*The task*
In how many lines of the listing does the string "DATA" appear? Give only the number.
Content starts
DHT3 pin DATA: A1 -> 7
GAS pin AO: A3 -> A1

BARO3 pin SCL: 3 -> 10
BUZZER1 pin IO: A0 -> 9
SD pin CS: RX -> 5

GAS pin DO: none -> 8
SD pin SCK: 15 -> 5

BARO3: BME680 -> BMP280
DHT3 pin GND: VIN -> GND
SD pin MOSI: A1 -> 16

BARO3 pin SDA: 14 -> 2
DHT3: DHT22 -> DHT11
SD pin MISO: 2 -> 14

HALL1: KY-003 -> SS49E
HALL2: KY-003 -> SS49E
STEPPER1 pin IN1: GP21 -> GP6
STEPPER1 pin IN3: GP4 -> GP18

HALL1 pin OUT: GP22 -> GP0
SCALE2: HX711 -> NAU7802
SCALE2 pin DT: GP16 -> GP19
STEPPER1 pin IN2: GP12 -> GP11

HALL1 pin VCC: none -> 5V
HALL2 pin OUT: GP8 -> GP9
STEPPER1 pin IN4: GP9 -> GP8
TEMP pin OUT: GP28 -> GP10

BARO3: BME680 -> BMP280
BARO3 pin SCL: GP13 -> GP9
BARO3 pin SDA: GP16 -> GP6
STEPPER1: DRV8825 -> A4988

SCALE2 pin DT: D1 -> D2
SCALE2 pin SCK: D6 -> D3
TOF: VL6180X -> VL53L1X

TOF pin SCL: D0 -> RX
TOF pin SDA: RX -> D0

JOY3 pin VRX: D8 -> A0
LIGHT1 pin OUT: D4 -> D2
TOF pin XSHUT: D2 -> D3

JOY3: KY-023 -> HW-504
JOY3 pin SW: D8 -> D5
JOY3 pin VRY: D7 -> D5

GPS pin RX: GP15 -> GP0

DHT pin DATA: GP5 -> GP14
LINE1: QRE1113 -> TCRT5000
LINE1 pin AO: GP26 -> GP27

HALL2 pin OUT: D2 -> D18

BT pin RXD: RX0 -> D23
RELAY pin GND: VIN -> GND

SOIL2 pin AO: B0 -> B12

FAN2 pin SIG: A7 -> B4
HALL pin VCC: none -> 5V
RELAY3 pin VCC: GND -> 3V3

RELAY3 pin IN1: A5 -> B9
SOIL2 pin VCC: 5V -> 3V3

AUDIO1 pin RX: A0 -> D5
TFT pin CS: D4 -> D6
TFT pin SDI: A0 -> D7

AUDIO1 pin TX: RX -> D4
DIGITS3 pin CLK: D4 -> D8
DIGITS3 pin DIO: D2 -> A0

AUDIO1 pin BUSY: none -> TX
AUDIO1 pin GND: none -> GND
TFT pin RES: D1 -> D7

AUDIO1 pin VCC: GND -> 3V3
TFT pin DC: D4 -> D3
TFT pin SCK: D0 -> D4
Content ends
*Answer to this problem*
2